Data segment:
.....
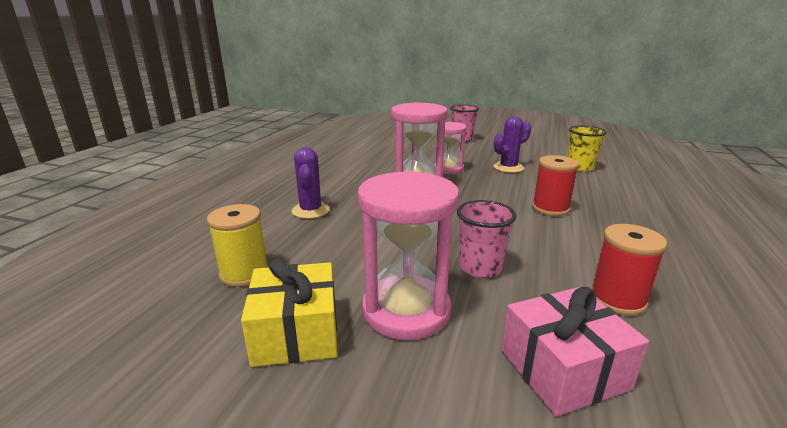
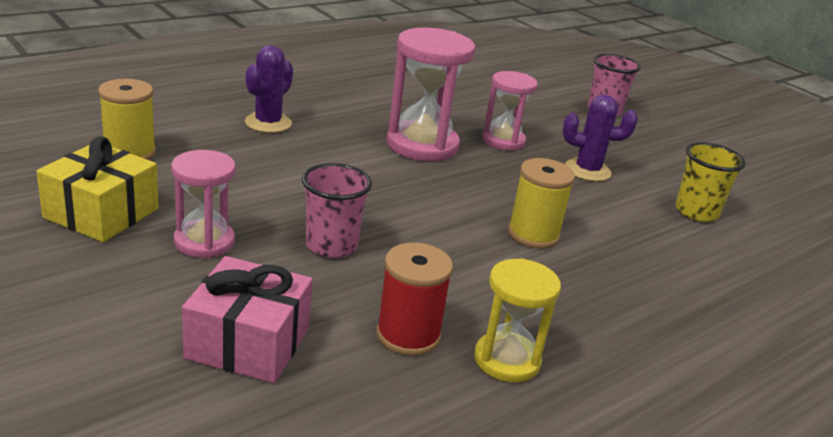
camera: 30 degrees right, 5 degrees up
(406, 310) = (204, 242): pink hourglass -> pink hourglass, size x0.63
(550, 208) = (533, 234): red spool -> yellow spool
(676, 283) = (507, 360): none -> yellow hourglass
.....
Work order:
The line with "(406, 310) = (204, 242): pink", the last line of the data above, and every line between them should be duplicated exactly, with nothing else.

Answer box:
(406, 310) = (204, 242): pink hourglass -> pink hourglass, size x0.63
(550, 208) = (533, 234): red spool -> yellow spool
(676, 283) = (507, 360): none -> yellow hourglass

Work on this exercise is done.